## EXERCISE AIM
List each line of the entries below that contains the word "left".

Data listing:
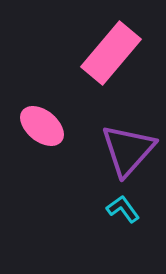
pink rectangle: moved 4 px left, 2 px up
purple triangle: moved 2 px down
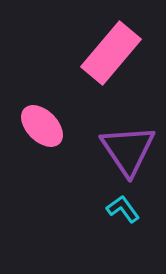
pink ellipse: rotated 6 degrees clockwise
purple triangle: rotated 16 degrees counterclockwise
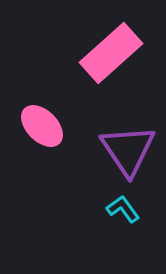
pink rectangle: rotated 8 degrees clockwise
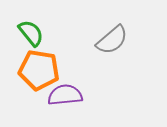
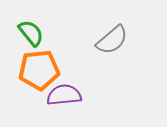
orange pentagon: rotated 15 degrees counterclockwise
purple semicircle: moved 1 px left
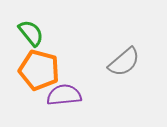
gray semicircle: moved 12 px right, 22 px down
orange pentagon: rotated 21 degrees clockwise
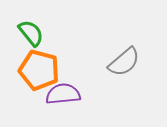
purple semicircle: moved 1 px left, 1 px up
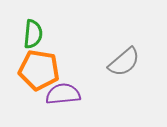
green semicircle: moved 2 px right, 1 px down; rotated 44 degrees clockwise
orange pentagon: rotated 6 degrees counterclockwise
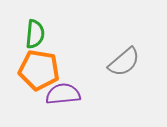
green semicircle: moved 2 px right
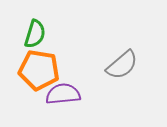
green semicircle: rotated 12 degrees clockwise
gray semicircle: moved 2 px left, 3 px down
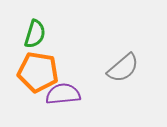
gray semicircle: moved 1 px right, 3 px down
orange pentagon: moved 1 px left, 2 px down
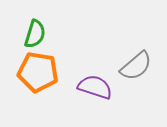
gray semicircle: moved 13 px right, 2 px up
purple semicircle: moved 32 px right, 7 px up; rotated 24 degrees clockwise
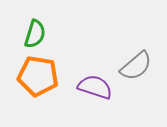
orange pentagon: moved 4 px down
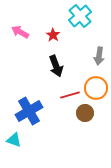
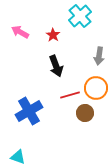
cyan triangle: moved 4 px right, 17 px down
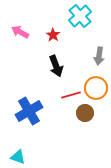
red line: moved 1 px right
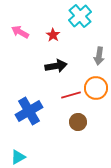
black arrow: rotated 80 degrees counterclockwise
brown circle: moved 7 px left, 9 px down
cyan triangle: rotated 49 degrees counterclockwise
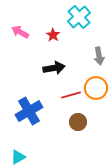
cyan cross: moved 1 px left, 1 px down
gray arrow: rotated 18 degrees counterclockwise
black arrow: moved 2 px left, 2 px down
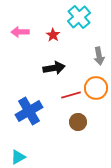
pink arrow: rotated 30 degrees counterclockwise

## WRITTEN RESPONSE
pink rectangle: moved 4 px left, 2 px up
purple semicircle: moved 1 px left
purple semicircle: moved 1 px left, 1 px up
gray semicircle: moved 2 px left, 3 px down
orange pentagon: moved 1 px left, 2 px down
brown circle: moved 7 px left, 9 px down
cyan cross: moved 1 px left, 1 px down
black arrow: moved 2 px left, 2 px down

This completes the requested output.